-- start of Records to process --
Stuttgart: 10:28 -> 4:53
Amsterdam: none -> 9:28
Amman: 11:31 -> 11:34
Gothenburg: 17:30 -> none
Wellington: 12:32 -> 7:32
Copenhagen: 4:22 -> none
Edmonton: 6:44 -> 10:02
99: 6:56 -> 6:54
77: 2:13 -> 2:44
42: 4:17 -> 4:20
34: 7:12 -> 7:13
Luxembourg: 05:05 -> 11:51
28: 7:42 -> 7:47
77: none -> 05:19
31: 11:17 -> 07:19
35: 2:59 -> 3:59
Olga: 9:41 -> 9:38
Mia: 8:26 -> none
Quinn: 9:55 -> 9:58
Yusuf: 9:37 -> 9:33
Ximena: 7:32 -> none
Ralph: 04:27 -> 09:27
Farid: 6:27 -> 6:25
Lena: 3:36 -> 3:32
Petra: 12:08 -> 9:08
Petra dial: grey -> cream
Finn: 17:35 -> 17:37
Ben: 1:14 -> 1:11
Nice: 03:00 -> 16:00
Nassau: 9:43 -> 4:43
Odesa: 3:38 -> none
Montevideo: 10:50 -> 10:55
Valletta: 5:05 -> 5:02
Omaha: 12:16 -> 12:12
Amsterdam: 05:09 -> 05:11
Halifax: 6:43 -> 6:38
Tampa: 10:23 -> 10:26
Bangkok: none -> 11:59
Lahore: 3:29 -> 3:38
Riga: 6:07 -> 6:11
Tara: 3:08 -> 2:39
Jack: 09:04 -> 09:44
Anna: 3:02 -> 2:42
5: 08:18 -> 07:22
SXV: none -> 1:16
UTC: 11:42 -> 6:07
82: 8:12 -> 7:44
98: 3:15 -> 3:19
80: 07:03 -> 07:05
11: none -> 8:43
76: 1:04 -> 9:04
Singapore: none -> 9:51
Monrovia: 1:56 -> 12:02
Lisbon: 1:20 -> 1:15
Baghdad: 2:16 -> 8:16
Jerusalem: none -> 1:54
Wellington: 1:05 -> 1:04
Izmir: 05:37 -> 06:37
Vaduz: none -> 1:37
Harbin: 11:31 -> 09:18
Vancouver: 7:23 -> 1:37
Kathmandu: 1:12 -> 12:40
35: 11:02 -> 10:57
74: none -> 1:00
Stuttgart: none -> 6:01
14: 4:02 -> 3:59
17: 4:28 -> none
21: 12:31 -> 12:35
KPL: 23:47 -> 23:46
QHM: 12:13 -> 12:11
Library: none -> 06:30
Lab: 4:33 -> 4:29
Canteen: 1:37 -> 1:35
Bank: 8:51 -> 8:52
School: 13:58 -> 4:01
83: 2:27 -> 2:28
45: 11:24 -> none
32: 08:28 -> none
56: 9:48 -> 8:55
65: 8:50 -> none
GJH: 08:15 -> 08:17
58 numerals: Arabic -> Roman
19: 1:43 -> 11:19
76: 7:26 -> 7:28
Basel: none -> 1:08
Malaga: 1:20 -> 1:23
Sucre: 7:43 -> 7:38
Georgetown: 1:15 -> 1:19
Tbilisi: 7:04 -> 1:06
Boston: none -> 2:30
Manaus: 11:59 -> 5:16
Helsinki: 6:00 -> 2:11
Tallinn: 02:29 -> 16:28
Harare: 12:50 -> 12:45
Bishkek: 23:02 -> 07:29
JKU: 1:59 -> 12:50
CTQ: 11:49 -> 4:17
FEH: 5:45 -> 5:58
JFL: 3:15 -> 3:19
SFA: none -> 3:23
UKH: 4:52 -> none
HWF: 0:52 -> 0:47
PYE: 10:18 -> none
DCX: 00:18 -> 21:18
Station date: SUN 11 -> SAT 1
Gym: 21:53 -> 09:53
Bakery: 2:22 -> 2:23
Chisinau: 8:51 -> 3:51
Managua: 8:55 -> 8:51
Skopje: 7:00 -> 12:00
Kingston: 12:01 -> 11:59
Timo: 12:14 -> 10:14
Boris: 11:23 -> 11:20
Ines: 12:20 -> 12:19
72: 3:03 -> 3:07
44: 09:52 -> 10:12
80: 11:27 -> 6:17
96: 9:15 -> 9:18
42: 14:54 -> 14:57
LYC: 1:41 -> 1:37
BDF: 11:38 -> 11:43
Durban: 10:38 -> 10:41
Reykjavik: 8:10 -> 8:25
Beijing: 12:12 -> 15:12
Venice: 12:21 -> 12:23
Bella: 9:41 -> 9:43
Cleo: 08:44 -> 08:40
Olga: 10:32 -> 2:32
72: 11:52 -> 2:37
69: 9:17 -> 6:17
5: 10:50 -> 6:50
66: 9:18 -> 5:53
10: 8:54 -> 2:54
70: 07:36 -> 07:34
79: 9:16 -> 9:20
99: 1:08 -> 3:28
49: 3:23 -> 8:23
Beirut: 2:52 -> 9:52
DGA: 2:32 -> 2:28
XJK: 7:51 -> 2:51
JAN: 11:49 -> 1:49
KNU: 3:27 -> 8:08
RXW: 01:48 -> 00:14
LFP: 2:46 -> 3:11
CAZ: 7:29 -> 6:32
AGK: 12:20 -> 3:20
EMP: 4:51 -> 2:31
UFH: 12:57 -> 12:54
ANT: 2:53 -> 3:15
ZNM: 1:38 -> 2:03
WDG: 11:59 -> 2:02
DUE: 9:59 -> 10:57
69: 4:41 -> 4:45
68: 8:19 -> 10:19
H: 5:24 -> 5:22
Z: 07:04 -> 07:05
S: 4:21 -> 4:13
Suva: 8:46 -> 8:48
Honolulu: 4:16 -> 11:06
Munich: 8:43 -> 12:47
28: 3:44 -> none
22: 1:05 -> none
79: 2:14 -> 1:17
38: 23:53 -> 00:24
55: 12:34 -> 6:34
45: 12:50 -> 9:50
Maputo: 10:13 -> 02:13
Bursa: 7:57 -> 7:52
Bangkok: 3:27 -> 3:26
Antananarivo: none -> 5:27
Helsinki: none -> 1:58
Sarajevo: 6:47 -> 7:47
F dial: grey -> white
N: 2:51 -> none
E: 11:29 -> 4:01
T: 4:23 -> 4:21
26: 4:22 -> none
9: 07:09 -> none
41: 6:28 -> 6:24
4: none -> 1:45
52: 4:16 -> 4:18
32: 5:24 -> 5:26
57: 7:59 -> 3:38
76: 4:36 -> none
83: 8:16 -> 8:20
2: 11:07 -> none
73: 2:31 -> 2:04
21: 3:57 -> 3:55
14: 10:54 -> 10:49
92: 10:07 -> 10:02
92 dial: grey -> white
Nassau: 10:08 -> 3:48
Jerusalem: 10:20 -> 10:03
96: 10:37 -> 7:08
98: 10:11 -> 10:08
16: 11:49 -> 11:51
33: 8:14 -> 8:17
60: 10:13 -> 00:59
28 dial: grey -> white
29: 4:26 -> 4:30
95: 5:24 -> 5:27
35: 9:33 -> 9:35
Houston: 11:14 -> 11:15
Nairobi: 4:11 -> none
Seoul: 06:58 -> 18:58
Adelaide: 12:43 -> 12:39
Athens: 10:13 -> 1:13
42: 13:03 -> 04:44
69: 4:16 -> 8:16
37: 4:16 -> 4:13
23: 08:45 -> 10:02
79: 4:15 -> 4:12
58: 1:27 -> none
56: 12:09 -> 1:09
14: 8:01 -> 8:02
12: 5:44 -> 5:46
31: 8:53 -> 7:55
-- end of Records to process --
**Work to do**: Copy the data from the first line through the line holding "Jack: 09:04 -> 09:44", inclusive, substituting "Paula" for every "Petra" and changing nothing else.

**Result for this exercise**:
Stuttgart: 10:28 -> 4:53
Amsterdam: none -> 9:28
Amman: 11:31 -> 11:34
Gothenburg: 17:30 -> none
Wellington: 12:32 -> 7:32
Copenhagen: 4:22 -> none
Edmonton: 6:44 -> 10:02
99: 6:56 -> 6:54
77: 2:13 -> 2:44
42: 4:17 -> 4:20
34: 7:12 -> 7:13
Luxembourg: 05:05 -> 11:51
28: 7:42 -> 7:47
77: none -> 05:19
31: 11:17 -> 07:19
35: 2:59 -> 3:59
Olga: 9:41 -> 9:38
Mia: 8:26 -> none
Quinn: 9:55 -> 9:58
Yusuf: 9:37 -> 9:33
Ximena: 7:32 -> none
Ralph: 04:27 -> 09:27
Farid: 6:27 -> 6:25
Lena: 3:36 -> 3:32
Paula: 12:08 -> 9:08
Paula dial: grey -> cream
Finn: 17:35 -> 17:37
Ben: 1:14 -> 1:11
Nice: 03:00 -> 16:00
Nassau: 9:43 -> 4:43
Odesa: 3:38 -> none
Montevideo: 10:50 -> 10:55
Valletta: 5:05 -> 5:02
Omaha: 12:16 -> 12:12
Amsterdam: 05:09 -> 05:11
Halifax: 6:43 -> 6:38
Tampa: 10:23 -> 10:26
Bangkok: none -> 11:59
Lahore: 3:29 -> 3:38
Riga: 6:07 -> 6:11
Tara: 3:08 -> 2:39
Jack: 09:04 -> 09:44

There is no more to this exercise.